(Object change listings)
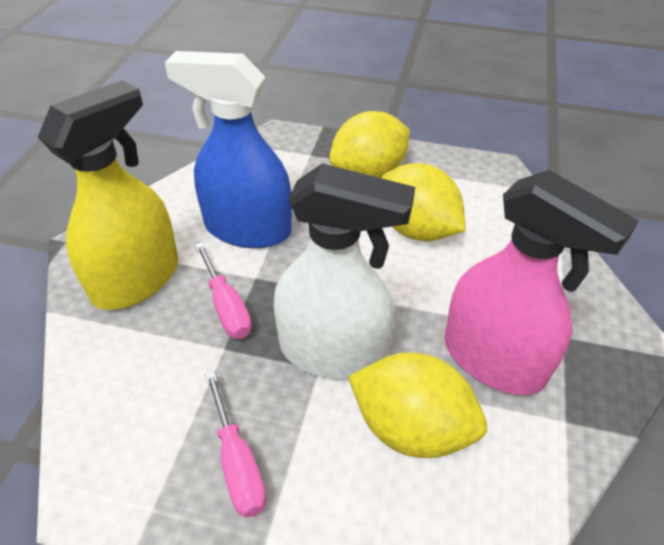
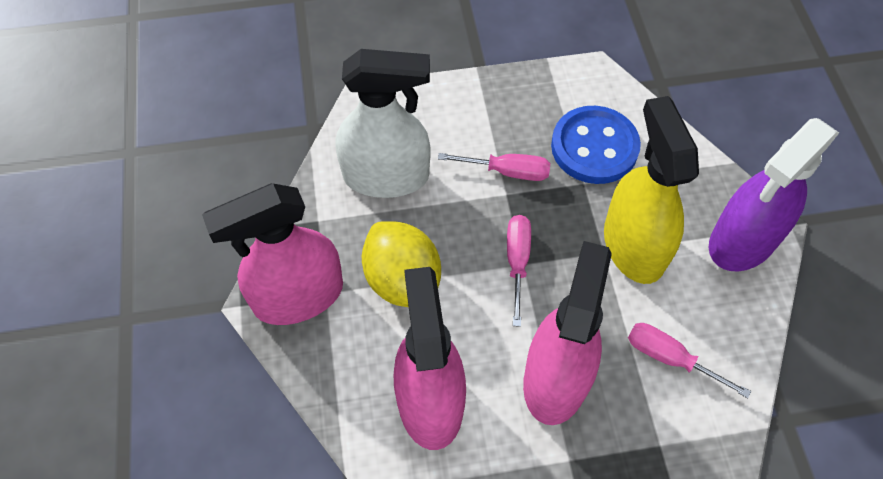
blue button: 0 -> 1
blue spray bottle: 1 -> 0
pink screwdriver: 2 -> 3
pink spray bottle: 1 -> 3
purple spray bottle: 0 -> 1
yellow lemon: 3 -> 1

--

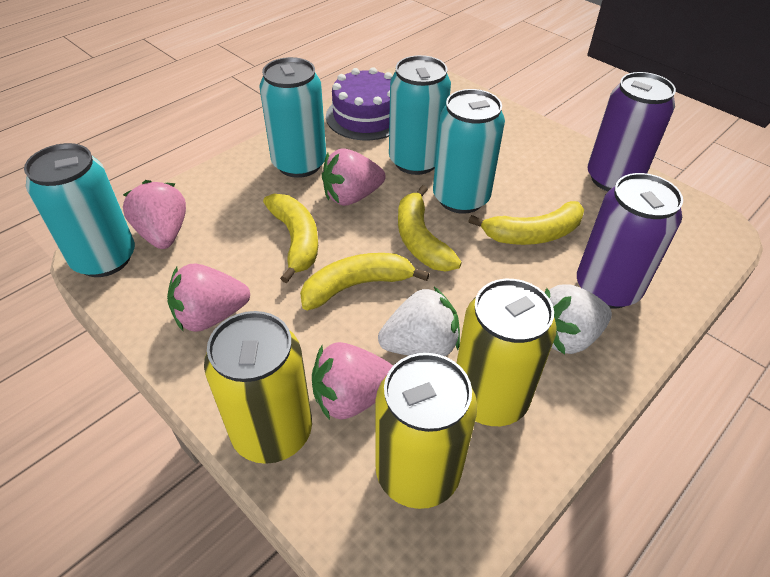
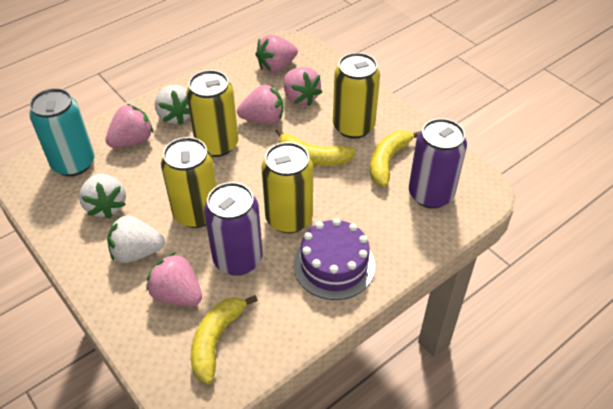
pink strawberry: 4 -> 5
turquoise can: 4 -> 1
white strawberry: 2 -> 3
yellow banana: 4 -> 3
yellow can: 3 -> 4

■ What the task requires: Output the number of lines above holding the word "yellow", and nothing besides it.

■ Task answer: 3